[Data entries]
== == ==
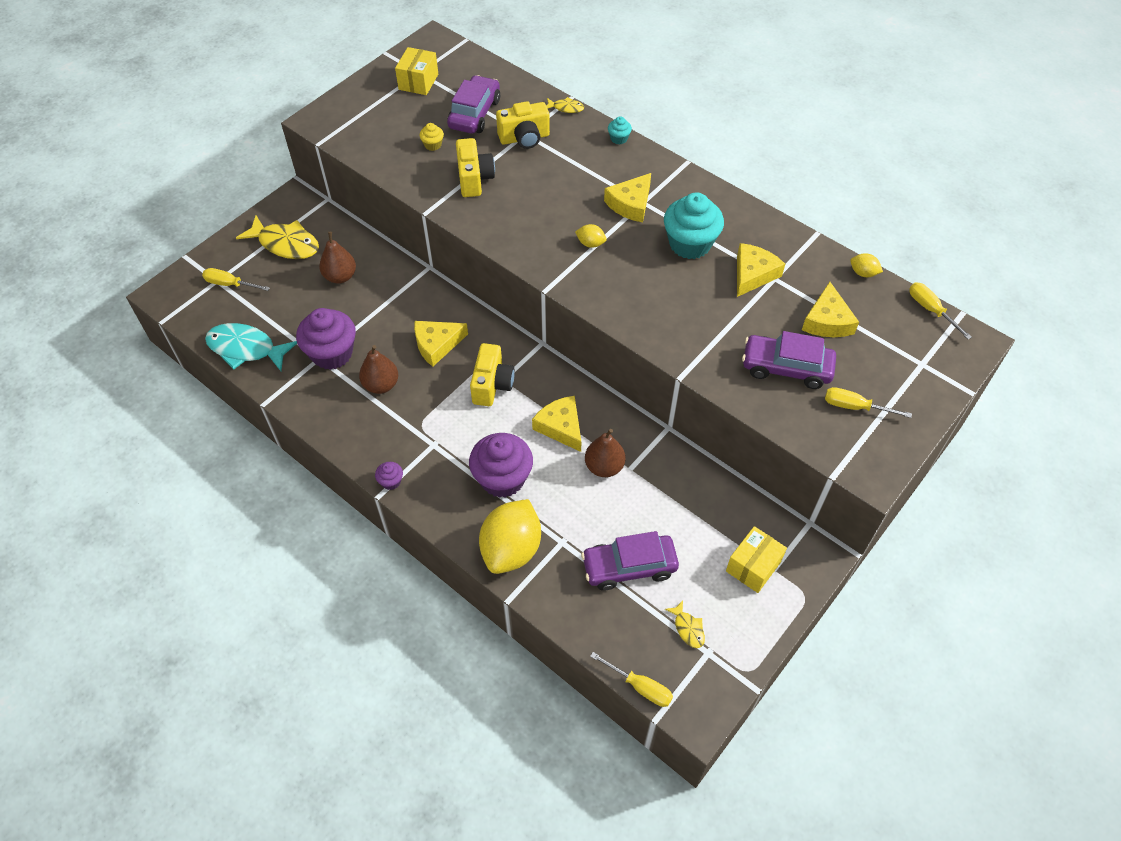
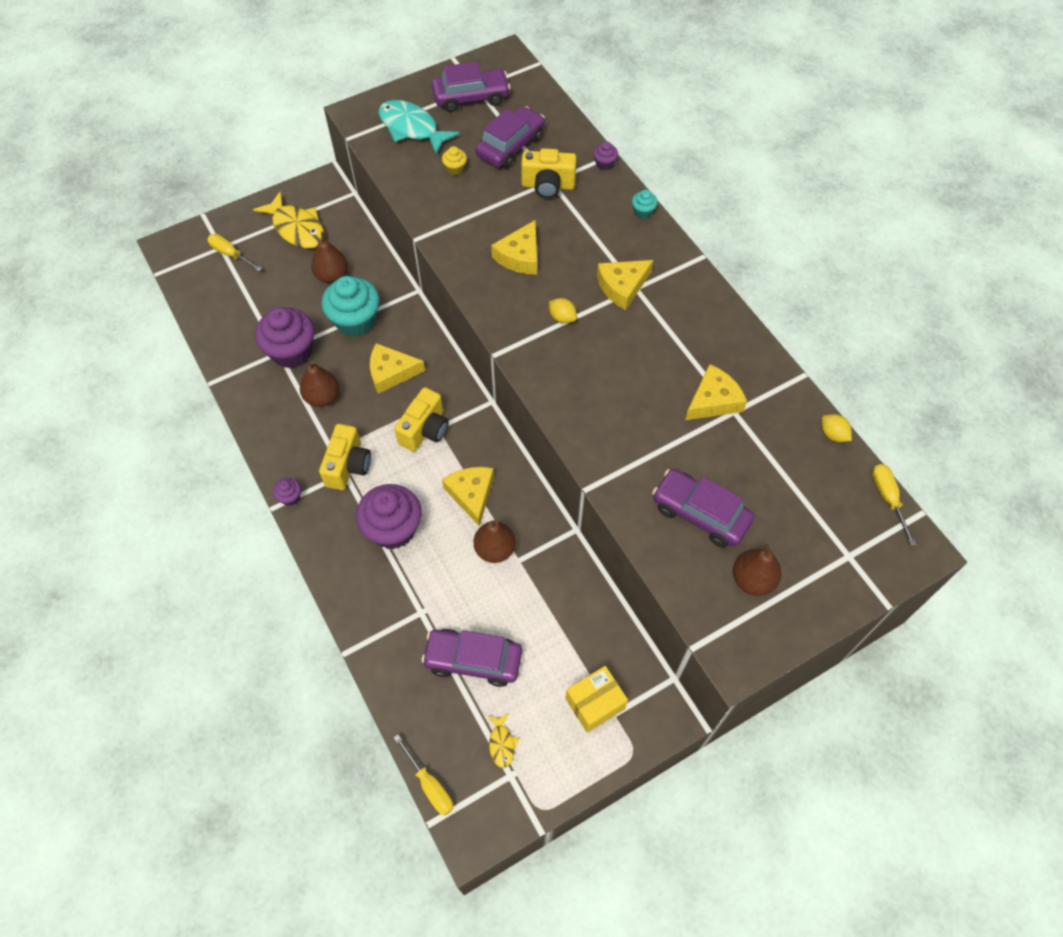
camera: 20 degrees right, 5 degrees up
(246, 349) = (217, 323): turquoise fish -> turquoise fish (412, 128)
(418, 82) = (471, 97): yellow box -> purple car
(474, 179) = (479, 216): yellow camera -> yellow camera (348, 466)
(511, 549) = (370, 603): yellow lemon -> none
(566, 108) = (604, 164): yellow fish -> purple cupcake
(690, 244) = (663, 348): turquoise cupcake -> turquoise cupcake (355, 321)
(827, 321) = (768, 476): yellow cheese -> yellow cheese (520, 256)
(854, 407) = (752, 580): yellow screwdriver -> brown pear

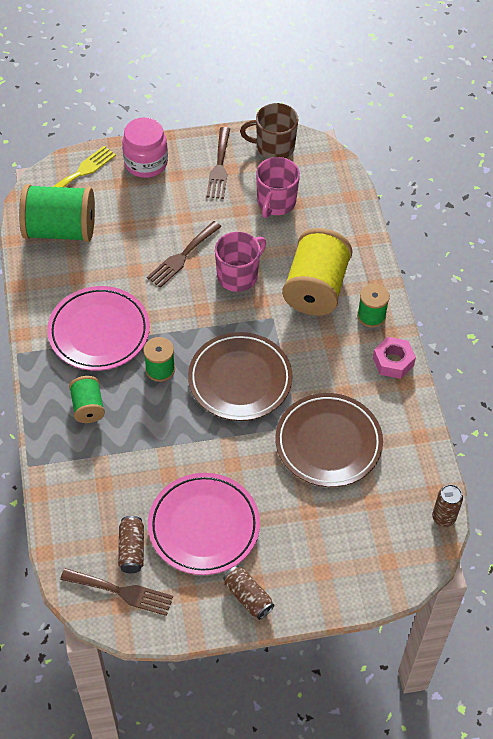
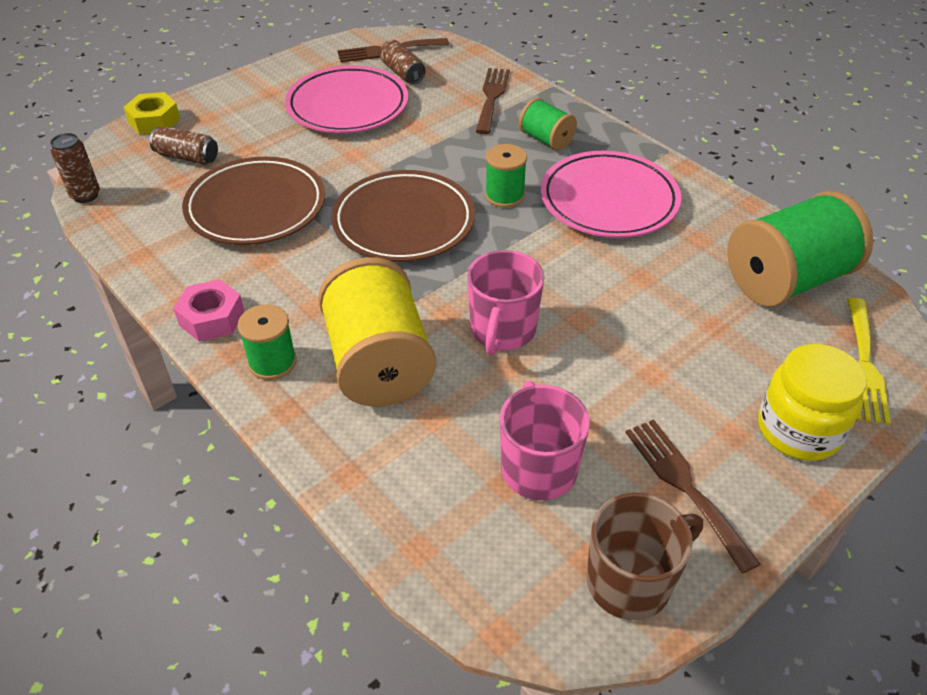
camera: 150 degrees right, 10 degrees down
(146, 163) = (798, 430): pink jar -> yellow jar
(182, 256) = (600, 320): brown fork -> brown fork (492, 97)
(248, 597) = (271, 82): brown can -> brown can (187, 157)
(366, 589) = (154, 121): none -> yellow nut

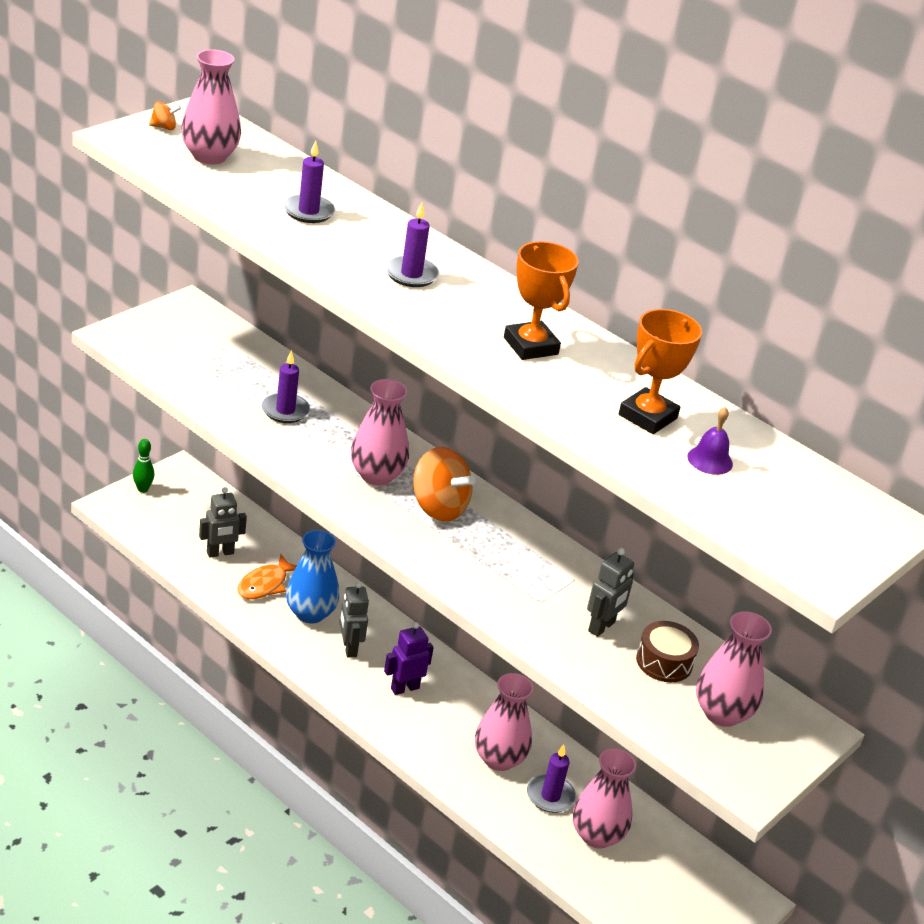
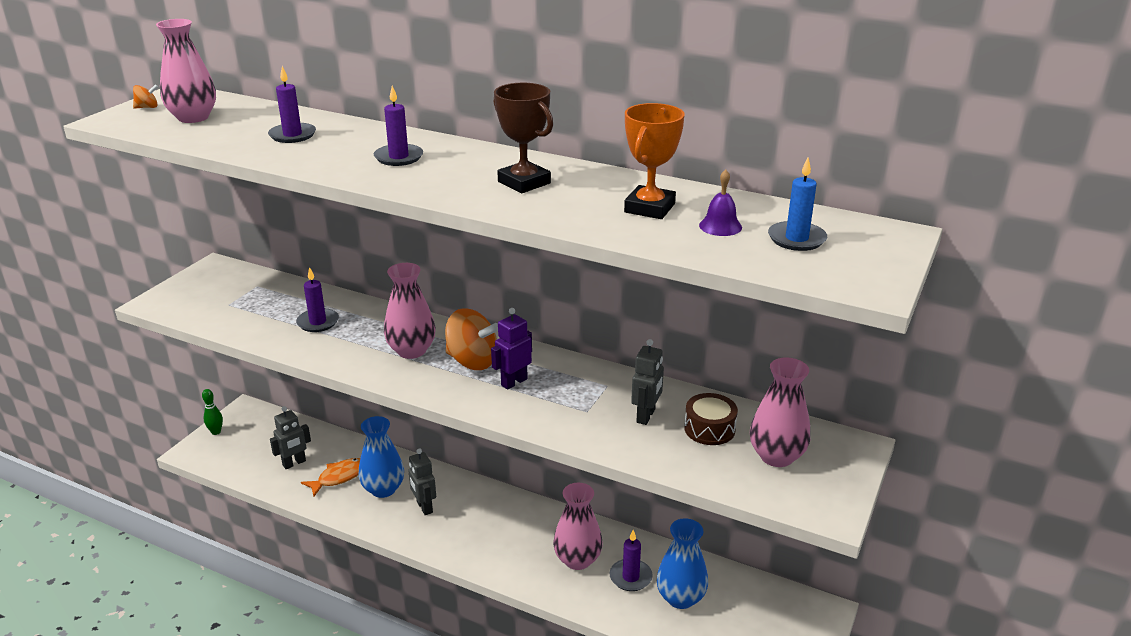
camera: 10 degrees left, 5 degrees down
(265, 584) = (339, 477): orange fish -> orange fish turned 150 degrees counterclockwise
(404, 688) = (480, 526): purple robot -> purple robot (514, 382)
(530, 346) = (524, 182): orange trophy -> brown trophy
(596, 835) = (680, 598): pink vase -> blue vase
(780, 498) = (796, 239): none -> blue candle

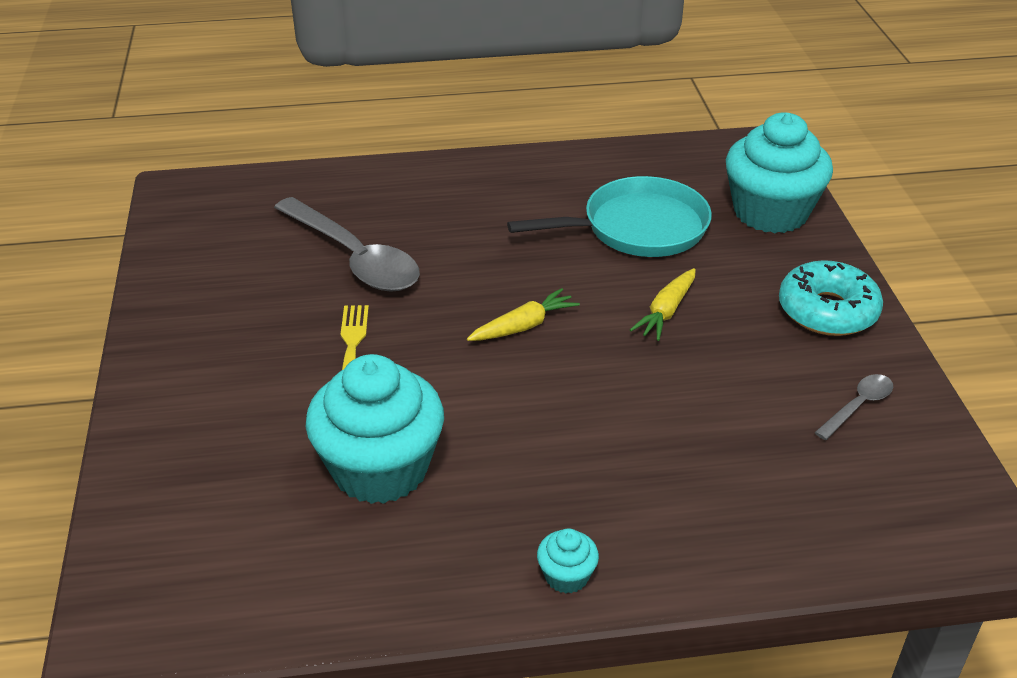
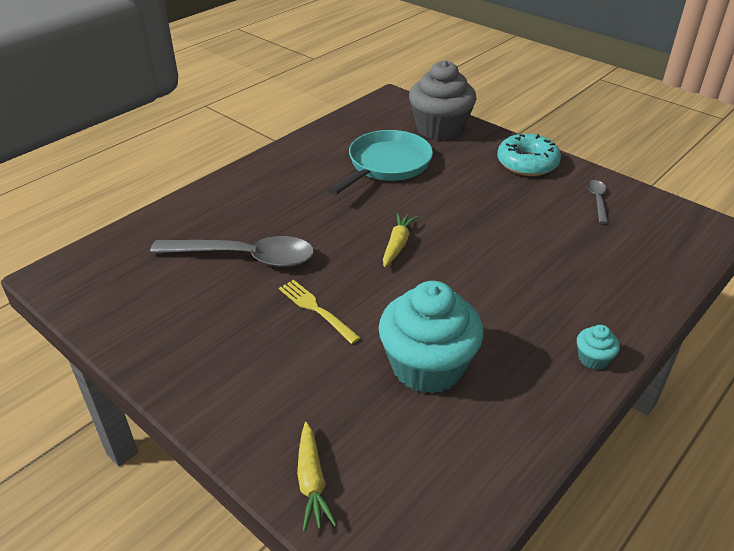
camera: 40 degrees left, 0 degrees up
(666, 311) = (458, 200): yellow carrot -> yellow carrot (312, 482)
(770, 212) = (440, 128): turquoise cupcake -> grey cupcake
== == ==
> [What you are asked to do]
Copy each line from the records above that includes the string "orange".

> [Exercise solution]
(265, 584) = (339, 477): orange fish -> orange fish turned 150 degrees counterclockwise
(530, 346) = (524, 182): orange trophy -> brown trophy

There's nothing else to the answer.